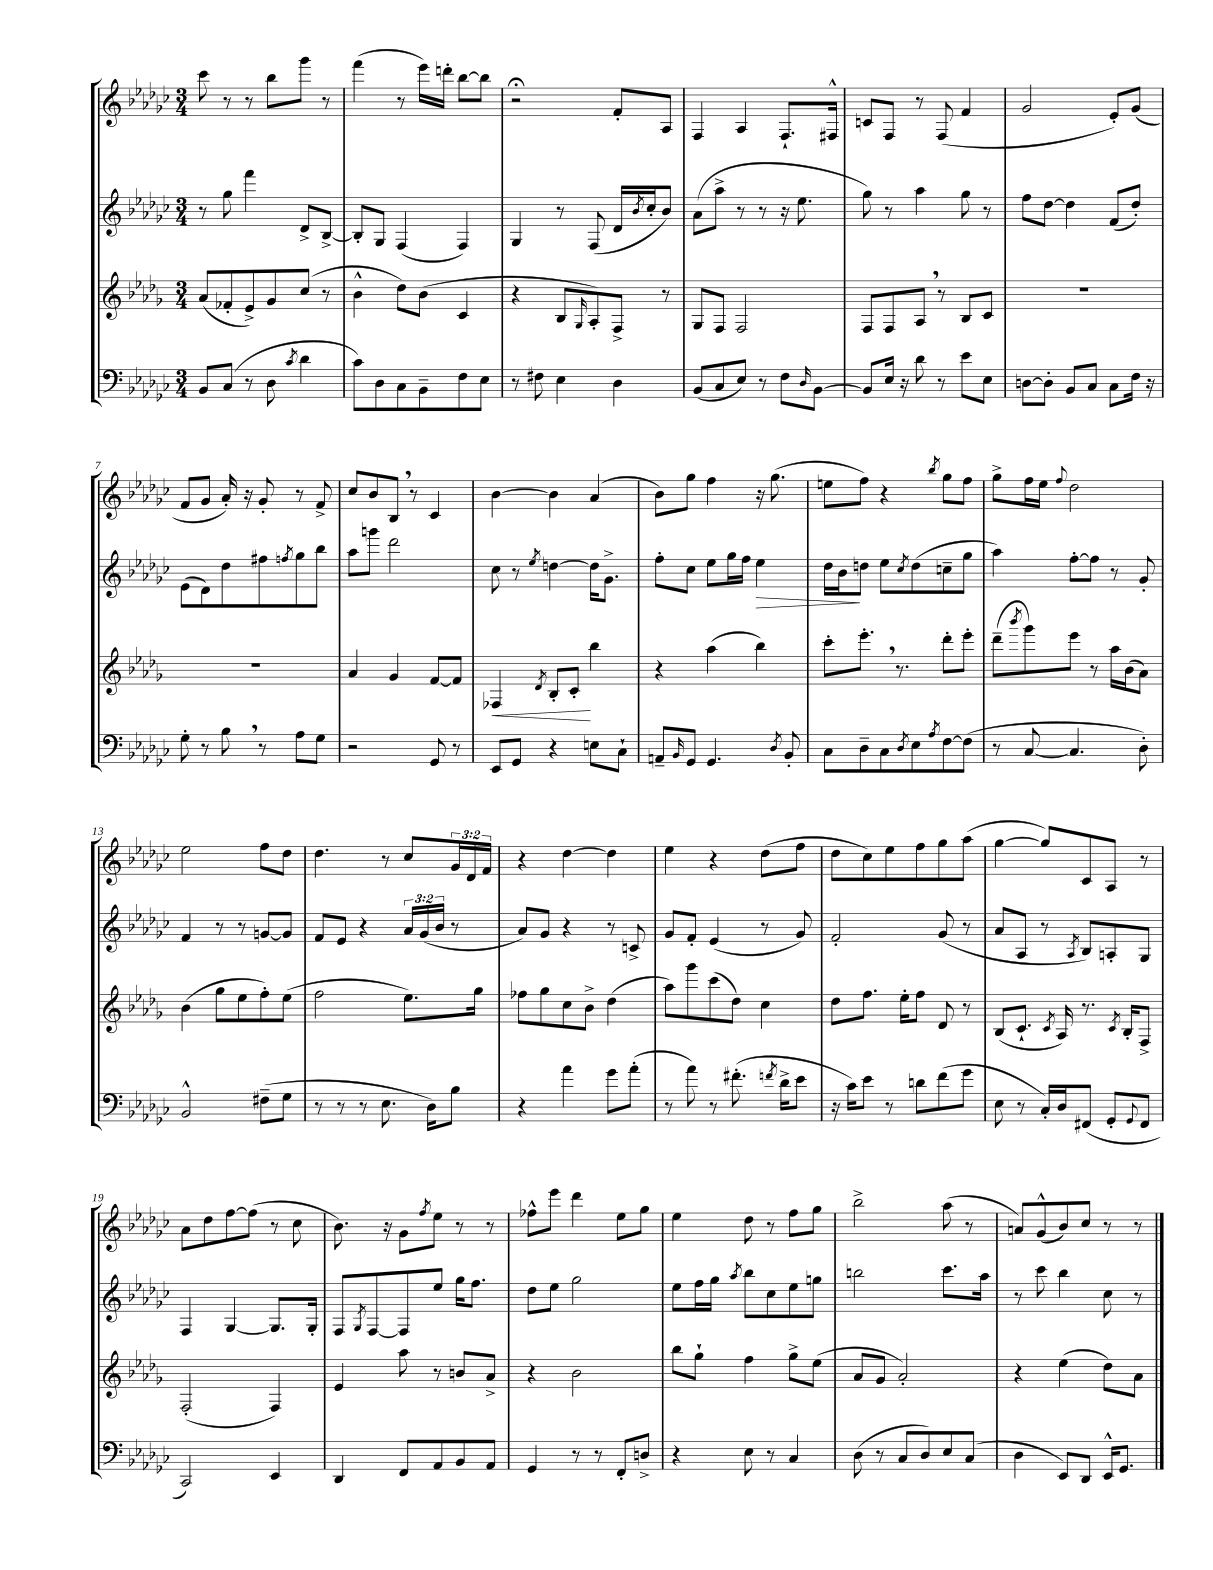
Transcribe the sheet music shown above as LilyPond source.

<<
\new StaffGroup <<
\new Staff = "s0" {
    \clef treble \key ges \major \numericTimeSignature \time 3/4 \override Staff.TupletNumber.text = #tuplet-number::calc-fraction-text
    ces'''8 r8 r8 bes''8 ges'''8 r8 |
    f'''4( r8 ees'''16) d'''16-. bes''8~ bes''8 |
    r2\fermata f'8-. aes8 |
    f4 aes4 f8.-! fis16-^ |
    c'8 f8 r8 f8( f'4 |
    ges'2 ees'8-.) ges'8( |
    f'8 ges'8 aes'16-.) r16 ges'8-. r8 f'8-> |
    ces''8 bes'8 bes8 \breathe r8 ces'4 |
    bes'4~ bes'4 aes'4( |
    bes'8) ges''8 f''4 r16 ges''8.( |
    e''8 f''8) r4 \acciaccatura { bes''8 } ges''8 f''8 |
    ges''8-> f''16 ees''16 \appoggiatura { f''8 } des''2 |
    ees''2 f''8 des''8 |
    des''4. r8 ces''8 \tuplet 3/2 { ges'16 des'16 f'16 } |
    r4 des''4~ des''4 |
    ees''4 r4 des''8( f''8 |
    des''8 ces''8) ees''8 f''8 ges''8 aes''8( |
    ges''4~ ges''8) ces'8 aes8 r8 |
    aes'8 des''8 f''8~ f''8( r8 ces''8 |
    bes'8.) r16 ges'8 \acciaccatura { f''8 } ees''8 r8 r8 |
    fes''8-^ ees'''8 des'''4 ees''8 ges''8 |
    ees''4 des''8 r8 f''8 ges''8 |
    bes''2-> aes''8( r8 |
    a'8) ges'8-^( bes'8) ces''8 r8 r8 \bar "|." |
}
\new Staff = "s1" {
    \clef treble \key ges \major \numericTimeSignature \time 3/4 \override Staff.TupletNumber.text = #tuplet-number::calc-fraction-text
    r8 ges''8 f'''4 des'8-> bes8~-> |
    bes8-. ges8 f4( f4) |
    ges4 r8 f8( des'16 \acciaccatura { bes'8 } ces''16-. bes'8) |
    aes'8( aes''8-> r8 r8 r16 ees''8. |
    ges''8) r8 aes''4 ges''8 r8 |
    f''8 des''8~ des''4 f'8( des''8-.) |
    ees'8( des'8) des''8 fis''8 \acciaccatura { f''8 } ges''8 bes''8 |
    aes''8 g'''8 des'''2 |
    ces''8 r8 \acciaccatura { ees''8 } d''4~ d''16 ges'8.-> |
    f''8-. ces''8 ees''8 ges''16 f''16 ees''4\> |
    des''16 bes'16\! d''8 ees''8 \acciaccatura { ces''8 } d''8( c''8-- ges''8 |
    aes''4) f''8~-. f''8 r8 ges'8-. |
    f'4 r8 r8 g'8~ g'8 |
    f'8 ees'8 r4 \tuplet 3/2 { aes'16 ges'16( bes'16 } r8 |
    aes'8) ges'8 r4 r8 c'8-> |
    ges'8 f'8-. ees'4( r8 ges'8) |
    f'2-. ges'8( r8 |
    aes'8 aes8 r8 \acciaccatura { aes8 } bes8) a8-. ges8 |
    f4 ges4~ ges8. ges16-. |
    f8 \acciaccatura { ges8 } f8~ f8 ees''8 ges''16 f''8. |
    des''8 ees''8 ges''2 |
    ees''8 f''16 ges''16 \acciaccatura { aes''8 } bes''8 ces''8 ees''8 g''8 |
    b''2 ces'''8. aes''16 |
    r8 ces'''8 bes''4 ces''8 r8 \bar "|." |
}
\new Staff = "s2" {
    \clef treble \key des \major \numericTimeSignature \time 3/4
    aes'8( fes'8-. ees'8->) ges'8 c''8( r8 |
    bes'4-^ des''8) bes'8( c'4 |
    r4 bes8 \grace { ges16 } aes8-.) f8-> r8 |
    ges8 f8 f2 |
    f8 f8 aes8 \breathe r8 bes8 c'8 |
    R2. |
    R2. |
    aes'4 ges'4 f'8~ f'8 |
    fes4\< \acciaccatura { des'8 } bes8-. c'8-.\! bes''4 |
    r4 aes''4( bes''4) |
    c'''8-. ees'''8.-. \breathe r8. des'''8-. ees'''8-. |
    des'''8--( \acciaccatura { bes'''8 } ges'''8) ees'''8 r8 aes''16 bes'16( aes'8) |
    bes'4( ges''8 ees''8 f''8-.) ees''8( |
    f''2 ees''8.) ges''16 |
    fes''8 ges''8 c''8 bes'8-> des''4( |
    aes''8) ges'''8 c'''8( des''8) c''4 |
    des''8 f''8. ees''16-. f''8 des'8 r8 |
    bes8( c'8.-! \acciaccatura { c'8 } aes16) r8. \acciaccatura { c'8 } bes16-. f8-> |
    f2-.( f4) |
    ees'4 aes''8 r8 b'8 aes'8-> |
    r4 bes'2 |
    bes''8 ges''8-! f''4 ges''8-> ees''8( |
    aes'8 ges'8 aes'2-.) |
    r4 ees''4( des''8) aes'8 \bar "|." |
}
\new Staff = "s3" {
    \clef bass \key ges \major \numericTimeSignature \time 3/4
    bes,8 ces8( r8 des8 \acciaccatura { ces'8 } des'4 |
    ces'8) des8 ces8 bes,8-- f8 ees8 |
    r8 fis8 ees4 des4 |
    bes,8( ces8 ees8) r8 f8 \grace { des16 } bes,8~ |
    bes,8 ees16 r16 des'8 r8 ees'8 ees8 |
    d8~ d8-. bes,8 ces8 ces8 f16 r16 |
    ges8-. r8 bes8 \breathe r8 aes8 ges8 |
    r2 ges,8 r8 |
    ees,8 ges,8 r4 e8 ces8-! |
    a,8-- \grace { bes,16 } ges,8 ges,4. \acciaccatura { des8 } bes,8-. |
    ces8 des8-- ces8 \acciaccatura { des8 } ees8 \acciaccatura { aes8 } f8~ f8( |
    r8 ces8~ ces4. des8-.) |
    bes,2-^ fis8--( ges8 |
    r8 r8 r8 ees8. des16) bes8 |
    r4 aes'4 ges'8 aes'8-.( |
    r8 aes'8) r8 fis'8.-.( \acciaccatura { f'8 } des'16-> ees'8 |
    r16 ces'16) ees'8 r8 d'8 f'8( ges'8 |
    ees8 r8 ces16-.) des16 fis,8( ges,8-. \appoggiatura { ges,8 } fis,8 |
    ces,2) ees,4 |
    des,4 f,8 aes,8 bes,8 aes,8 |
    ges,4 r8 r8 f,8-. d8-> |
    r4 ees8 r8 ces4 |
    des8( r8 ces8 des8) ees8 ces8( |
    des4 ees,8) des,8 ees,16-^ ges,8. \bar "|." |
}
>>
>>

-- -- --

** AIM **
Extract every line of the material above that contains the string "appoggiatura".

** ANSWER TO THE PROBLEM **
    ges''8-> f''16 ees''16 \appoggiatura { f''8 } des''2 |
    ees8 r8 ces16-.) des16 fis,8( ges,8-. \appoggiatura { ges,8 } fis,8 |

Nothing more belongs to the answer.